(DATA UNDER STUDY Opens)

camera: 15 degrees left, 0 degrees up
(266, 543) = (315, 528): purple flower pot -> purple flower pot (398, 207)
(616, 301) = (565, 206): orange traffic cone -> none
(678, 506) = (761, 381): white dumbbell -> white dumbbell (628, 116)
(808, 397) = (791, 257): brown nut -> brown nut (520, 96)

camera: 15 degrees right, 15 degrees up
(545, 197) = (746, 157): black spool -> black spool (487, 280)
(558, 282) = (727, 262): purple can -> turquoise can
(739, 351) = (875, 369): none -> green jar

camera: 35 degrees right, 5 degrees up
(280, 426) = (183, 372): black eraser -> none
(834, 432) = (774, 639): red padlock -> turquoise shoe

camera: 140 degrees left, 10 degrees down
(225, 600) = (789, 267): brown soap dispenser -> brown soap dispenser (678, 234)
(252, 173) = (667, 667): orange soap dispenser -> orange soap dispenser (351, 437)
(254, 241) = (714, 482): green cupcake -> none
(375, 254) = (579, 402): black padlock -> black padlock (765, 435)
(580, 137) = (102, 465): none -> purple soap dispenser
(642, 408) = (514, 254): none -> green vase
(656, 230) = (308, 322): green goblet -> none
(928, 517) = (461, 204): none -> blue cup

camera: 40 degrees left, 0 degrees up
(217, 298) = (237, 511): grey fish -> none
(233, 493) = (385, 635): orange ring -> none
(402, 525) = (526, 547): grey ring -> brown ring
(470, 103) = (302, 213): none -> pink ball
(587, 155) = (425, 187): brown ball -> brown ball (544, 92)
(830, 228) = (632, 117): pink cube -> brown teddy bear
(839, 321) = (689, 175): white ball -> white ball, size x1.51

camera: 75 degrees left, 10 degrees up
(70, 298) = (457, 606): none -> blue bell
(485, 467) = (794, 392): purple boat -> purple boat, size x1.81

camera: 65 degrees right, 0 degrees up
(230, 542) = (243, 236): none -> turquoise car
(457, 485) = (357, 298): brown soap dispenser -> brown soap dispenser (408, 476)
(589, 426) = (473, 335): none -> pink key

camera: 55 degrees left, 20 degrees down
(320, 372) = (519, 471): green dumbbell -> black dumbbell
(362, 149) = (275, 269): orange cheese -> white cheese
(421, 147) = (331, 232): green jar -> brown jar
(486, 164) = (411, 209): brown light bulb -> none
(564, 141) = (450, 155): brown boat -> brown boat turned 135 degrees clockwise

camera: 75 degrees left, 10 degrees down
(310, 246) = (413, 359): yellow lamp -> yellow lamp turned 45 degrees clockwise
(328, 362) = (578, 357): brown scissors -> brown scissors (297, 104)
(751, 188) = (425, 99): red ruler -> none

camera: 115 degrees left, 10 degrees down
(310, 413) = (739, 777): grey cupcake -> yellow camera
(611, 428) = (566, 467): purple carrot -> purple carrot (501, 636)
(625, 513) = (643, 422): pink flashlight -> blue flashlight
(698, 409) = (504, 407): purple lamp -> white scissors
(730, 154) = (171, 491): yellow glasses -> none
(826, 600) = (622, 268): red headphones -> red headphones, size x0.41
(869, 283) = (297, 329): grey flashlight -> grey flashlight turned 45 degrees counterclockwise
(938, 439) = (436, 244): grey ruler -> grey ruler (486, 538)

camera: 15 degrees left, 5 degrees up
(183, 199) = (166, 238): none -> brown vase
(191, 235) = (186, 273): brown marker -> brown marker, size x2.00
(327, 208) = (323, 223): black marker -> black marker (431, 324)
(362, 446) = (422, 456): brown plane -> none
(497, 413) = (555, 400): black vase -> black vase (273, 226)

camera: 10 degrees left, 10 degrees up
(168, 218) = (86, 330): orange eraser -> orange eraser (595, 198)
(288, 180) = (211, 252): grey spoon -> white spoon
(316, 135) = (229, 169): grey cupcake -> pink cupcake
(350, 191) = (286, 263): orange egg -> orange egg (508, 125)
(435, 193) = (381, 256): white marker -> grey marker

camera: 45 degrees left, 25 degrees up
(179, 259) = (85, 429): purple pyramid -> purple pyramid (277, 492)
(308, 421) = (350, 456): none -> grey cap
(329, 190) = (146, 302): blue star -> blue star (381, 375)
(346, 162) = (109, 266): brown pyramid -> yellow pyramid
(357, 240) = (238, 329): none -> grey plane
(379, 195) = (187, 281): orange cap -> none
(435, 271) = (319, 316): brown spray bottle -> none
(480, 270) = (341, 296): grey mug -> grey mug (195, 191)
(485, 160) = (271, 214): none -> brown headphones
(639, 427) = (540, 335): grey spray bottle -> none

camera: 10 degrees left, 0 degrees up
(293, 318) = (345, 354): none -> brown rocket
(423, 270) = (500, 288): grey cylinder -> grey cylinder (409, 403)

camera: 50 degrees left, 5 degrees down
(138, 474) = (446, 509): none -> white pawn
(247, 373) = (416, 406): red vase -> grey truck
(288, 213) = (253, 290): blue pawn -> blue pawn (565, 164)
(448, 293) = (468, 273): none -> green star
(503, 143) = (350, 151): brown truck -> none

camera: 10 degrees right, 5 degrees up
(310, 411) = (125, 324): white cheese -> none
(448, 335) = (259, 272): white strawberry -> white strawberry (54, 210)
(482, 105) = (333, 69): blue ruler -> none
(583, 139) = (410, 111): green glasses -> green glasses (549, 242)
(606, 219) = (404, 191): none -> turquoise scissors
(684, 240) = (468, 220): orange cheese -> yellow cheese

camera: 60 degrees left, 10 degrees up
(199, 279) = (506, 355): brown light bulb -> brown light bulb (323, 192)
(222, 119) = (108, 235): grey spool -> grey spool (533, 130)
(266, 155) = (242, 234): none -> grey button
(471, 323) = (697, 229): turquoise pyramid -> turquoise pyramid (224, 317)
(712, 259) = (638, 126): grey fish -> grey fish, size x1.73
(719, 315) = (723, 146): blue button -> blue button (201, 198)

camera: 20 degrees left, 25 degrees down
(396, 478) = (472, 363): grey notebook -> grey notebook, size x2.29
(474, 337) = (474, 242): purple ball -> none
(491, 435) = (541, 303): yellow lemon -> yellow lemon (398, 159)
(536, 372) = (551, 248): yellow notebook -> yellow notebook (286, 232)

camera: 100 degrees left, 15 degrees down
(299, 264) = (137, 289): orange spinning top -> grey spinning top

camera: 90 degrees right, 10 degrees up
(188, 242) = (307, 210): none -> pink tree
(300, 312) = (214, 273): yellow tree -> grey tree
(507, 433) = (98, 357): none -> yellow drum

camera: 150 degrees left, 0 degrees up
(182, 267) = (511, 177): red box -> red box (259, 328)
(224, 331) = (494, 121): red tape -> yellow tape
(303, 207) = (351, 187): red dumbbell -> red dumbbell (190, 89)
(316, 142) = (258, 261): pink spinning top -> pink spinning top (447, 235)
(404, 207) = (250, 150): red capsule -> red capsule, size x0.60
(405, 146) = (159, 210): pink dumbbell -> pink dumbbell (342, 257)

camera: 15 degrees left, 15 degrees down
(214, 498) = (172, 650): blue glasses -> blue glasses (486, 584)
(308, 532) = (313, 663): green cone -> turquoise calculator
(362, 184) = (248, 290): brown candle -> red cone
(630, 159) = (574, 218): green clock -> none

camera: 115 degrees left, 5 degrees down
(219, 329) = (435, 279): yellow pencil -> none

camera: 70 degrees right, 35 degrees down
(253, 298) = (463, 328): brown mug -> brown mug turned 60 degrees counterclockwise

(DATA UNDER STUDY Closes)

__WORK REQUIRED__. Take the lines above from the one containing "(482, 105) = (333, 69): blue ruler -> none" down to the one containing "camera: 90 degrees right, 10 degrees up", and transcribe them exactly, both ends included.

__ANSWER FOR THE TASK__.
(482, 105) = (333, 69): blue ruler -> none
(583, 139) = (410, 111): green glasses -> green glasses (549, 242)
(606, 219) = (404, 191): none -> turquoise scissors
(684, 240) = (468, 220): orange cheese -> yellow cheese

camera: 60 degrees left, 10 degrees up
(199, 279) = (506, 355): brown light bulb -> brown light bulb (323, 192)
(222, 119) = (108, 235): grey spool -> grey spool (533, 130)
(266, 155) = (242, 234): none -> grey button
(471, 323) = (697, 229): turquoise pyramid -> turquoise pyramid (224, 317)
(712, 259) = (638, 126): grey fish -> grey fish, size x1.73
(719, 315) = (723, 146): blue button -> blue button (201, 198)

camera: 20 degrees left, 25 degrees down
(396, 478) = (472, 363): grey notebook -> grey notebook, size x2.29
(474, 337) = (474, 242): purple ball -> none
(491, 435) = (541, 303): yellow lemon -> yellow lemon (398, 159)
(536, 372) = (551, 248): yellow notebook -> yellow notebook (286, 232)

camera: 100 degrees left, 15 degrees down
(299, 264) = (137, 289): orange spinning top -> grey spinning top

camera: 90 degrees right, 10 degrees up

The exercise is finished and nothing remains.